• _Directions for this task_
Please restate word for word each line from the one containing "recoloured,camera (white),[279 498],camera" to the last line of the records below, and drop the pictures.

• _Data records_
────────
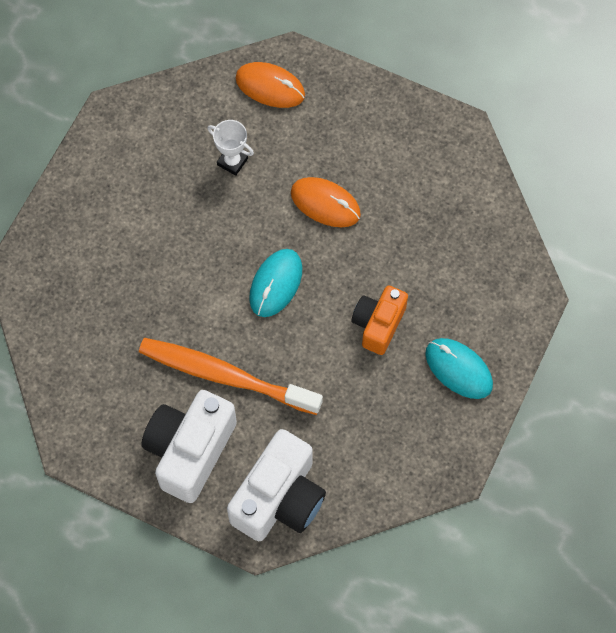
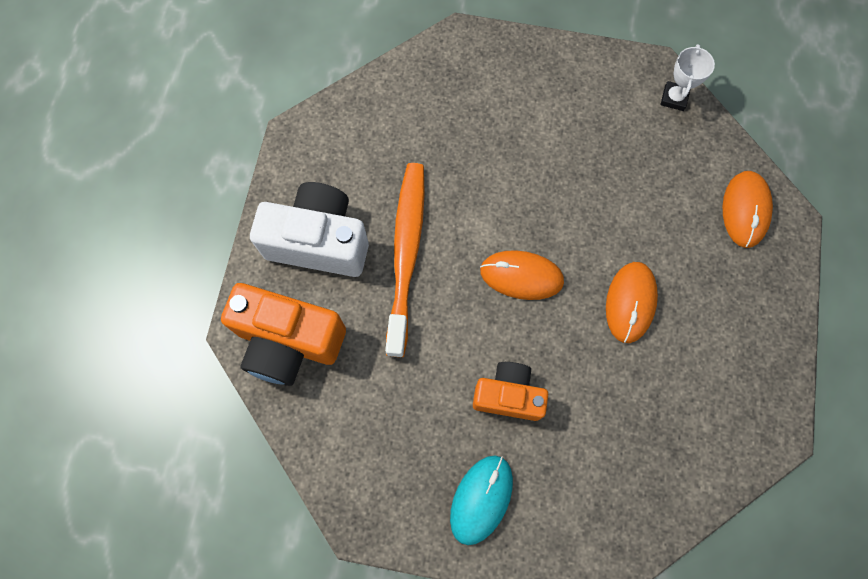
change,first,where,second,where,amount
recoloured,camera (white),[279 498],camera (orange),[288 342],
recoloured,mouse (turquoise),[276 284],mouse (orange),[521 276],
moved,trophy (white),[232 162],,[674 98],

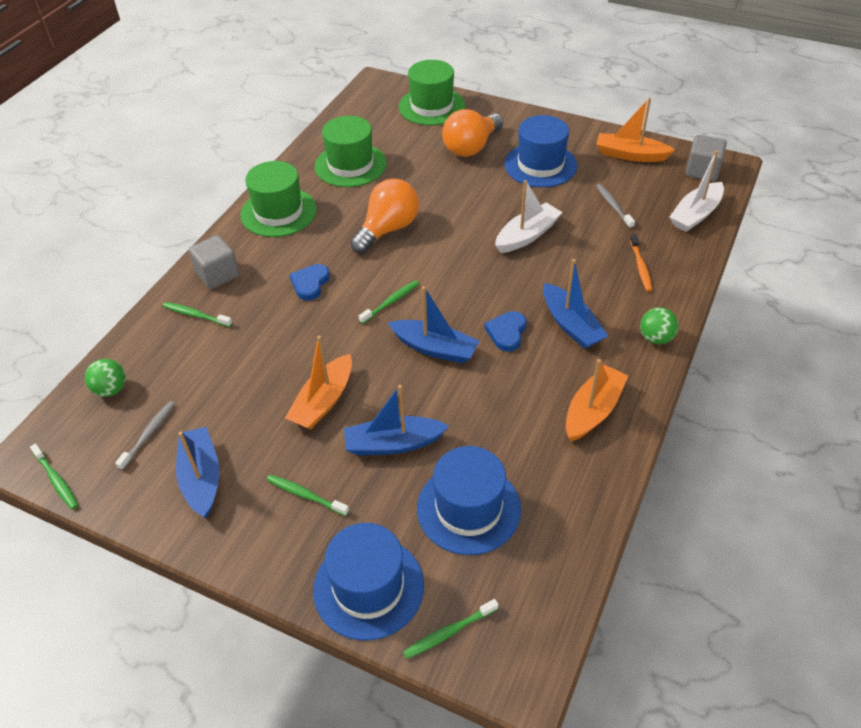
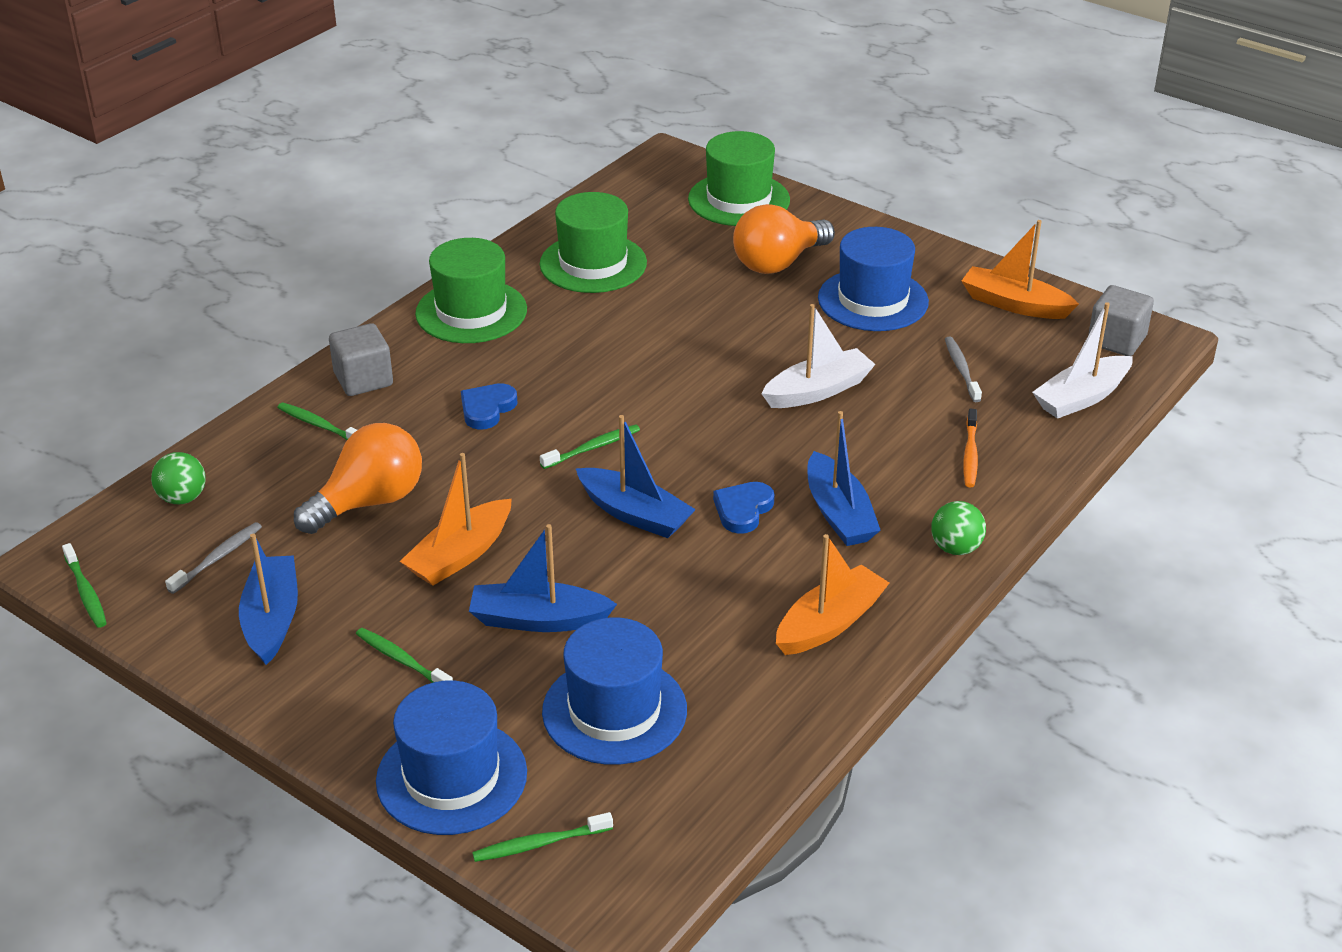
change,first,where,second,where,amount
moved,light bulb (orange),[388 229],,[369 502],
────────
• _Exercise result_
recoloured,camera (white),[279 498],camera (orange),[288 342],
recoloured,mouse (turquoise),[276 284],mouse (orange),[521 276],
moved,trophy (white),[232 162],,[674 98],

change,first,where,second,where,amount
moved,light bulb (orange),[388 229],,[369 502],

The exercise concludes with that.